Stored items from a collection
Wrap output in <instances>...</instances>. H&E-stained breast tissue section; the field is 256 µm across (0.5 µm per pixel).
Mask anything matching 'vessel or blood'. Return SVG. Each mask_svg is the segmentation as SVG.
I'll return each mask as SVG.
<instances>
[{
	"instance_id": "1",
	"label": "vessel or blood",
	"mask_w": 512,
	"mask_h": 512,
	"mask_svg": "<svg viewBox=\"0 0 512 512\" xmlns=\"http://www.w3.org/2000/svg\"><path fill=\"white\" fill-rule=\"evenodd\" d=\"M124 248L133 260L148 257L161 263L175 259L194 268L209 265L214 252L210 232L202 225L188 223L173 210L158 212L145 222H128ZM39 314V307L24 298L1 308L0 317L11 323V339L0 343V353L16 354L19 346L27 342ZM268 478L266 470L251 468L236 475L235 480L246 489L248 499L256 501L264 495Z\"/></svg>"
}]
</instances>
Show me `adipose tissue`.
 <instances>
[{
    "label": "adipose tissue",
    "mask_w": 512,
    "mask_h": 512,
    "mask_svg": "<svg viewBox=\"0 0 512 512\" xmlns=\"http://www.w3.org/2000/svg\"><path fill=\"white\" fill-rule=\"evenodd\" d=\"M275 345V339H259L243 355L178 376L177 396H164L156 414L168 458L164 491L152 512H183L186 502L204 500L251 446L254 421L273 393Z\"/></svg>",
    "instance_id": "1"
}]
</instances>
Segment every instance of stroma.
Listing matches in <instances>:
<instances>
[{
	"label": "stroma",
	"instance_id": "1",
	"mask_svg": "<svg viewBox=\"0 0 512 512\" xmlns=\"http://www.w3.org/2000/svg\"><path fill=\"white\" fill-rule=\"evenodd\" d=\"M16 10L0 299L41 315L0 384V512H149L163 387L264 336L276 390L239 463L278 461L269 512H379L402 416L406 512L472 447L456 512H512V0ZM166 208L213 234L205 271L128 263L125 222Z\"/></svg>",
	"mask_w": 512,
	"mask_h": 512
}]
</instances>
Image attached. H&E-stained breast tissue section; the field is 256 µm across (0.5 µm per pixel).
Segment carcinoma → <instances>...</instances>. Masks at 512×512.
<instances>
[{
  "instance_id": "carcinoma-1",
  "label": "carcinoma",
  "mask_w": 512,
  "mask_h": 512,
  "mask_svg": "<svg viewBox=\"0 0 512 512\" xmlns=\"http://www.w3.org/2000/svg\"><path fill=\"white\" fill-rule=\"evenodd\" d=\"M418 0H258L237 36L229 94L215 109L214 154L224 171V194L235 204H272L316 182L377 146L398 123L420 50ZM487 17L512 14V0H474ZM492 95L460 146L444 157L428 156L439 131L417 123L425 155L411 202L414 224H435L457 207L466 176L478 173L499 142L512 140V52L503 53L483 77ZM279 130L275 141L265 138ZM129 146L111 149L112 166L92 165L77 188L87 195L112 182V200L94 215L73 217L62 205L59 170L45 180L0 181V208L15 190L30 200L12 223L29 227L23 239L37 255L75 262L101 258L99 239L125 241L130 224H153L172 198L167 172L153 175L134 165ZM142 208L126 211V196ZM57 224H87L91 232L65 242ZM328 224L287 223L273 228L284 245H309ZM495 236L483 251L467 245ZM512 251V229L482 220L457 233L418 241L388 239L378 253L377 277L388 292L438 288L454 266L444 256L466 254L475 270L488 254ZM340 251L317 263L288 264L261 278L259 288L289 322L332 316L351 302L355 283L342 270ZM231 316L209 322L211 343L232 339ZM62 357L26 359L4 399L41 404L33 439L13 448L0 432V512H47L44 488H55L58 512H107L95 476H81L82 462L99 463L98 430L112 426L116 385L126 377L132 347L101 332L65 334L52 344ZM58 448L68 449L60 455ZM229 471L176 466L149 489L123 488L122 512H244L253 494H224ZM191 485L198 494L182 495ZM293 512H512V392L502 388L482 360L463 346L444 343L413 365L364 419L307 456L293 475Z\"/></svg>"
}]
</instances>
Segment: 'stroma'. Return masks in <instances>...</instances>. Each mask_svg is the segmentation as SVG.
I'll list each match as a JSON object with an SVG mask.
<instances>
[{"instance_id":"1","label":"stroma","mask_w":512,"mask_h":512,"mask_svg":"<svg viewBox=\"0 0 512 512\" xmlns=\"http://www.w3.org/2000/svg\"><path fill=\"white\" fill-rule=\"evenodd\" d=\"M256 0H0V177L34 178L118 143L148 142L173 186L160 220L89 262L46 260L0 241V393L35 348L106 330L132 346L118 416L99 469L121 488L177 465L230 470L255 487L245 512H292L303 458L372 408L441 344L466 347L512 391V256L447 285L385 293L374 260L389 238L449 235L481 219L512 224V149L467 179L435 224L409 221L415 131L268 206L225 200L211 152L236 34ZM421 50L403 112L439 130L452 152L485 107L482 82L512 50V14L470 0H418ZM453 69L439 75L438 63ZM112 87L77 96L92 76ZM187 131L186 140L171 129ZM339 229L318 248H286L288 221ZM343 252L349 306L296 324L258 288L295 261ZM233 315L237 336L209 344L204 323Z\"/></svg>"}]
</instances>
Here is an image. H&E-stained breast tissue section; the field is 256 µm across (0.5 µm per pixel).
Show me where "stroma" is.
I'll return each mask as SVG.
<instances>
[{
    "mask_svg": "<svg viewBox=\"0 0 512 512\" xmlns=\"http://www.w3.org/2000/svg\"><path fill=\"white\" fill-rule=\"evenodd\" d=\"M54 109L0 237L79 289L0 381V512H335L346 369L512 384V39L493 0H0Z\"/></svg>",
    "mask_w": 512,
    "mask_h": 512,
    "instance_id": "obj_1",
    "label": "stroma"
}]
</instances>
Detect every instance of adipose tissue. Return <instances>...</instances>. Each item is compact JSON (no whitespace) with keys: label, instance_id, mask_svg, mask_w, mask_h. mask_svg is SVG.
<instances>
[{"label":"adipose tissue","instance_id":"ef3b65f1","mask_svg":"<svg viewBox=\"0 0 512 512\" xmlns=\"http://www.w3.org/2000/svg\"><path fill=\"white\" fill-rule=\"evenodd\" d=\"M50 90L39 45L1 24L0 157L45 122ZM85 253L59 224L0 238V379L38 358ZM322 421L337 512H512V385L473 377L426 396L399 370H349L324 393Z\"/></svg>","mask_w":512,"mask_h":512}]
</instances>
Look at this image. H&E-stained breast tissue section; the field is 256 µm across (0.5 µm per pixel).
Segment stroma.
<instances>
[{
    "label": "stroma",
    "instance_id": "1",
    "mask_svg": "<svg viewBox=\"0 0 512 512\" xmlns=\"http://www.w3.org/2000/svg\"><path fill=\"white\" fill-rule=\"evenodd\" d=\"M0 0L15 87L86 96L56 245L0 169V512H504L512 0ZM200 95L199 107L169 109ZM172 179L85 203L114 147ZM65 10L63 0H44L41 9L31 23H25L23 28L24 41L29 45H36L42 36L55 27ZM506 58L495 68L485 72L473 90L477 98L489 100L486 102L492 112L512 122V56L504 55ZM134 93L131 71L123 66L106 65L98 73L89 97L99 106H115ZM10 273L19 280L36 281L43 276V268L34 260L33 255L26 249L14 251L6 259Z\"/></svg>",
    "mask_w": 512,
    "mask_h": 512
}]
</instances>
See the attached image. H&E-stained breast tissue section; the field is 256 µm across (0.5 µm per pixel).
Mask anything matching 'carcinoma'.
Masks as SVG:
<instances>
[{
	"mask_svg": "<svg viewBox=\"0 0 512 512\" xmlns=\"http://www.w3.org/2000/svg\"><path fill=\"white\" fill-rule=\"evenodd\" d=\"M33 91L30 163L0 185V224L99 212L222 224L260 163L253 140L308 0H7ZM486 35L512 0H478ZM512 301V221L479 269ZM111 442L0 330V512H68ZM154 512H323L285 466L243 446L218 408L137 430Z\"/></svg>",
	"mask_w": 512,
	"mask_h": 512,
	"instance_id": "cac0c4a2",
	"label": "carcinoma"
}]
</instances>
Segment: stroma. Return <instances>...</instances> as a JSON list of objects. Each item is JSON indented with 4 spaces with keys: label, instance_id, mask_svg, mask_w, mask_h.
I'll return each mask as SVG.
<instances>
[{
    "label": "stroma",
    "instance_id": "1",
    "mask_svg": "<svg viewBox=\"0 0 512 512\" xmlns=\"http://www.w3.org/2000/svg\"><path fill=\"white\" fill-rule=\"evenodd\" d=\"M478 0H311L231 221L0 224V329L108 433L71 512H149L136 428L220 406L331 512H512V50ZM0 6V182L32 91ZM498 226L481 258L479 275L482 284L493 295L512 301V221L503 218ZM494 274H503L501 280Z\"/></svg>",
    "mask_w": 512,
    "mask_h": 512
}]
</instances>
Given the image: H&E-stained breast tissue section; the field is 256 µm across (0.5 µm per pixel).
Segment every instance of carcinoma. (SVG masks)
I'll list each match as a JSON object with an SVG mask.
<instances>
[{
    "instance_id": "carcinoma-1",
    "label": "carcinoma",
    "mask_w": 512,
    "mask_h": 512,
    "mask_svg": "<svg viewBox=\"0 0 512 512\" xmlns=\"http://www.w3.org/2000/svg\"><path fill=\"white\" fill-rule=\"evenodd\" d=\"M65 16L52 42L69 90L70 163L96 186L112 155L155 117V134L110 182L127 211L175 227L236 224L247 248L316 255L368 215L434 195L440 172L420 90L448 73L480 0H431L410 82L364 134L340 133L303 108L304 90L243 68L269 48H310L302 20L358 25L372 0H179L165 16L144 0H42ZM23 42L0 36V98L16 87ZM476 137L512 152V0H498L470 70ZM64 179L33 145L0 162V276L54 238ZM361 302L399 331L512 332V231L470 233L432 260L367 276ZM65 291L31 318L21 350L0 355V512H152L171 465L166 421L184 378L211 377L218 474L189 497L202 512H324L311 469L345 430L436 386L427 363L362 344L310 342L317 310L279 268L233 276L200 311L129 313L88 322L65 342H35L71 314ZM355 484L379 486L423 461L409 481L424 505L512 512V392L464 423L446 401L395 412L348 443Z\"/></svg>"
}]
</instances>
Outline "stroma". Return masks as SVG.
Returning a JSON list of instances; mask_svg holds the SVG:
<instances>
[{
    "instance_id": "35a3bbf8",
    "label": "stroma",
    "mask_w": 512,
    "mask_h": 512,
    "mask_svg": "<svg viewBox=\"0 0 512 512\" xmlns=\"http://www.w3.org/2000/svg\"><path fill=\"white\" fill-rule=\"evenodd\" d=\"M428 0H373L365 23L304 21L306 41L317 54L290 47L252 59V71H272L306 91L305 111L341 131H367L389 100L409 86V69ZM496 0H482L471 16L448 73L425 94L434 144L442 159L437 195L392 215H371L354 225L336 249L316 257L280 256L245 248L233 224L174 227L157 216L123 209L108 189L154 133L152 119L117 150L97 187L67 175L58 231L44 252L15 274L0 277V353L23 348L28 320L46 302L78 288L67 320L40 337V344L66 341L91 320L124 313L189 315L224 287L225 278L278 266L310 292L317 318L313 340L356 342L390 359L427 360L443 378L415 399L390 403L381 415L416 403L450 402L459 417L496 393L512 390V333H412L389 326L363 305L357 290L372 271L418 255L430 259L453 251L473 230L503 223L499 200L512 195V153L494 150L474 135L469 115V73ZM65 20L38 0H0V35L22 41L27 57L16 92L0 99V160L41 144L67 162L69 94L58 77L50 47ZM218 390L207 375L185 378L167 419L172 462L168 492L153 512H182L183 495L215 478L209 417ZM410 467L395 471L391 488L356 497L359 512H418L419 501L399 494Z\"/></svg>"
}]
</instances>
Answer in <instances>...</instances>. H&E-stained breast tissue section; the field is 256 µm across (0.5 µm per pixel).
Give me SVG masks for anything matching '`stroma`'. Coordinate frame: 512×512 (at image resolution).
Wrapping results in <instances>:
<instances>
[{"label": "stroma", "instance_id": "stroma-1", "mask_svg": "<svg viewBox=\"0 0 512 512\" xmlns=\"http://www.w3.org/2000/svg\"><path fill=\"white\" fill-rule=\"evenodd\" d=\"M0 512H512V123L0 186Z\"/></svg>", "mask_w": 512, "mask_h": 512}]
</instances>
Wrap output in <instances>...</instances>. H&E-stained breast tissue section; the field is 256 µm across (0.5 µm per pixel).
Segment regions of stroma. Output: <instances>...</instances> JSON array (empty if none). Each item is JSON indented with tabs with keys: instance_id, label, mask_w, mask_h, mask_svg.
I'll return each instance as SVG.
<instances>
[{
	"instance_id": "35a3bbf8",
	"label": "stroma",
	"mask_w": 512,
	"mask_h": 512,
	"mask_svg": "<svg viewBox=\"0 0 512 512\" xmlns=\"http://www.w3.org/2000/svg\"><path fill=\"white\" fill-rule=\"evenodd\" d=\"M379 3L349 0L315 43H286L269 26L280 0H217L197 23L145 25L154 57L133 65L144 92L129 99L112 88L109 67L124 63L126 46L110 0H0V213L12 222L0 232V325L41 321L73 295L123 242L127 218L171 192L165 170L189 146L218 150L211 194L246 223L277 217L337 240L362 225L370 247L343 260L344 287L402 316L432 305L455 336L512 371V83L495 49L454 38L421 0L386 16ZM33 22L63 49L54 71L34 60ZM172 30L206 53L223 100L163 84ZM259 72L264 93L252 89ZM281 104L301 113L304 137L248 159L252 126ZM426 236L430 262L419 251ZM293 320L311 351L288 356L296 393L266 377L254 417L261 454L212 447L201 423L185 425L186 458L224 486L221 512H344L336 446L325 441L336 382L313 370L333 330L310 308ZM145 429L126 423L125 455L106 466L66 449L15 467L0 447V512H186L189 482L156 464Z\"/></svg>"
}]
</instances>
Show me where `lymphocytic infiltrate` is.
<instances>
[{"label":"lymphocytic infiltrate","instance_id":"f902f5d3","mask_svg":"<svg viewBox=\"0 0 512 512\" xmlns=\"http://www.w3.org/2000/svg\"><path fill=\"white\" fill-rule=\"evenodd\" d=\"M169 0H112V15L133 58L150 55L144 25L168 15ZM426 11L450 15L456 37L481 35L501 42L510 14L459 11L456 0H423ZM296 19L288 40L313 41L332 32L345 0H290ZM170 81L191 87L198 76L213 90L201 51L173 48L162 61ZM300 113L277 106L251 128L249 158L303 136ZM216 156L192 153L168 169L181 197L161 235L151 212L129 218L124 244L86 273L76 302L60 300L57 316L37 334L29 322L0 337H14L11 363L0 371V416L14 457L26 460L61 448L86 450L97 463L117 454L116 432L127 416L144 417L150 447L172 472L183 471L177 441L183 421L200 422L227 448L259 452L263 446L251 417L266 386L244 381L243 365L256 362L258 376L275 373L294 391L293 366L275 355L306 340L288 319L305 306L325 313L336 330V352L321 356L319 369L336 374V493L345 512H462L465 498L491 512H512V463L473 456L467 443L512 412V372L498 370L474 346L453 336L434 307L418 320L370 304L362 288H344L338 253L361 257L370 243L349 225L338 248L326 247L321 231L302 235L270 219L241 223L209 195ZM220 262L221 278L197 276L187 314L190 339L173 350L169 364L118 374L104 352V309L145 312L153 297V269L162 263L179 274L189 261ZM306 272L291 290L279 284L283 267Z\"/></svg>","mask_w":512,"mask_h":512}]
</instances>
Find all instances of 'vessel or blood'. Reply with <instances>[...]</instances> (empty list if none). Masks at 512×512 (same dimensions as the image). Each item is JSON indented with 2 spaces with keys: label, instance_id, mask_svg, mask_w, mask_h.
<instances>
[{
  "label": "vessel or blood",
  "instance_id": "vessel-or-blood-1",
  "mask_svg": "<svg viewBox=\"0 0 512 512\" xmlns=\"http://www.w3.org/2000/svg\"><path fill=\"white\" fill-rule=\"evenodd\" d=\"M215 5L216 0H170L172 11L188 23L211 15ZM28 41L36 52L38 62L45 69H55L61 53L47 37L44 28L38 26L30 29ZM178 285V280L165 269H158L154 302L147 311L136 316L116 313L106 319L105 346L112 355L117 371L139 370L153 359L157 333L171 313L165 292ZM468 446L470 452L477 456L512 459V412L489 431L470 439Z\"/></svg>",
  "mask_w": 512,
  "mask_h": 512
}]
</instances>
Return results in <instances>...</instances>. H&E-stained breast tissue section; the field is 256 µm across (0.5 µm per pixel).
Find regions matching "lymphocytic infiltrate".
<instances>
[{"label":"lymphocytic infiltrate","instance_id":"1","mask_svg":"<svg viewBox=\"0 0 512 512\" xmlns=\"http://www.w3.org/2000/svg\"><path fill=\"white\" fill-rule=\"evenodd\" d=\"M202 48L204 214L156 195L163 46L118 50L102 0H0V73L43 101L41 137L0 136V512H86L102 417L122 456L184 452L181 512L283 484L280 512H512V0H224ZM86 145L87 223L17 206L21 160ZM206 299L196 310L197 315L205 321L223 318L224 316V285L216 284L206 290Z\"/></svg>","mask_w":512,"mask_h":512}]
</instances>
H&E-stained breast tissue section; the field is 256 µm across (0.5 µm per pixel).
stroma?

**Exercise**. Copy each line of the listing that includes "across".

**Written response**.
Wrap output in <instances>...</instances>. H&E-stained breast tissue section; the field is 256 µm across (0.5 µm per pixel).
Image attached. H&E-stained breast tissue section; the field is 256 µm across (0.5 µm per pixel).
Here is an image. H&E-stained breast tissue section; the field is 256 µm across (0.5 µm per pixel).
Look at this image. H&E-stained breast tissue section; the field is 256 µm across (0.5 µm per pixel).
See the attached image. H&E-stained breast tissue section; the field is 256 µm across (0.5 µm per pixel).
Given the image: H&E-stained breast tissue section; the field is 256 µm across (0.5 µm per pixel).
Answer in <instances>...</instances>. H&E-stained breast tissue section; the field is 256 µm across (0.5 µm per pixel).
Wrap output in <instances>...</instances>. H&E-stained breast tissue section; the field is 256 µm across (0.5 µm per pixel).
Return results in <instances>...</instances>. H&E-stained breast tissue section; the field is 256 µm across (0.5 µm per pixel).
H&E-stained breast tissue section; the field is 256 µm across (0.5 µm per pixel).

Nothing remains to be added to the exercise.